[Work item] All lines from the one with "LINE3 pin AO: 15 -> A2" through the close of the records below are to be set down exactly, and no others.

[Data records]
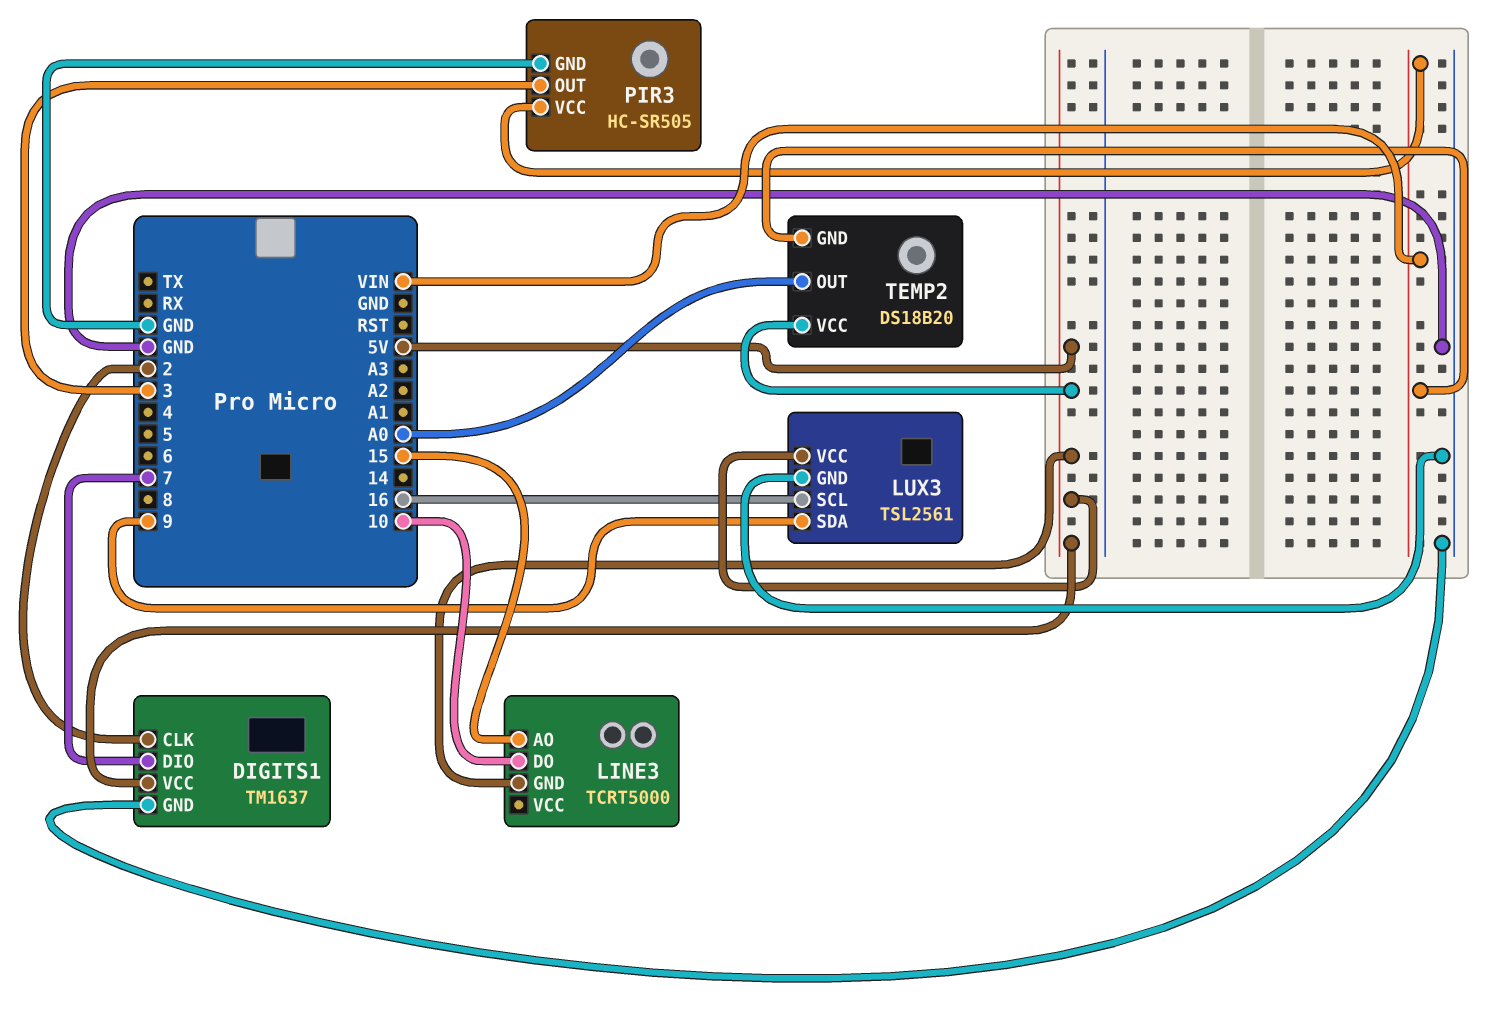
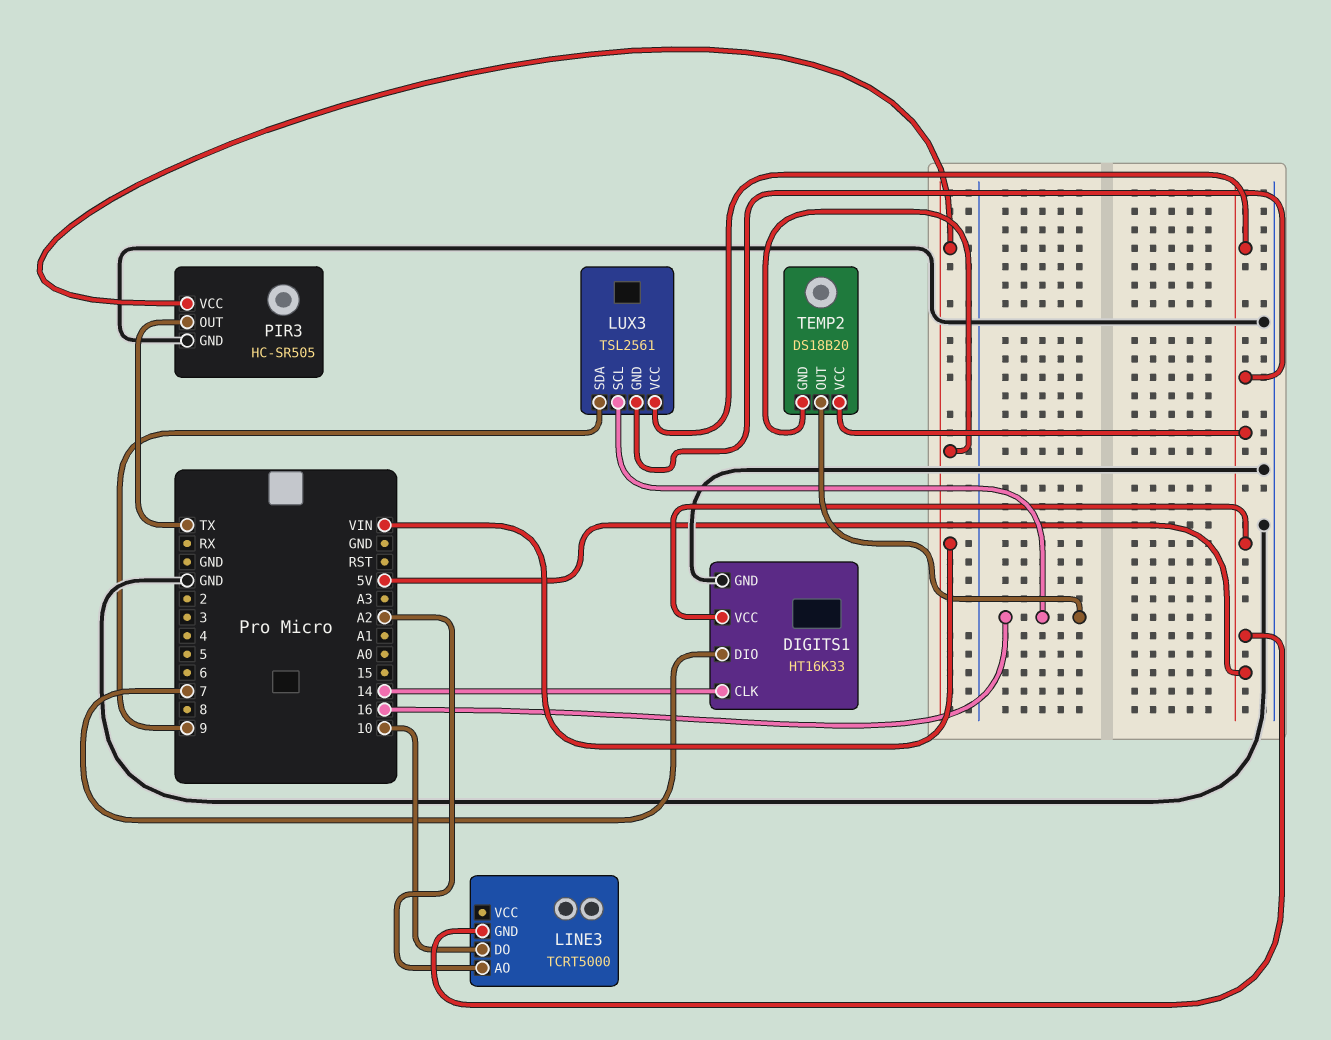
DIGITS1: TM1637 -> HT16K33
DIGITS1 pin CLK: 2 -> 14
LINE3 pin AO: 15 -> A2
LUX3 pin GND: GND -> 5V
PIR3 pin OUT: 3 -> TX
TEMP2 pin OUT: A0 -> 16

[Solution to the exercise]
LINE3 pin AO: 15 -> A2
LUX3 pin GND: GND -> 5V
PIR3 pin OUT: 3 -> TX
TEMP2 pin OUT: A0 -> 16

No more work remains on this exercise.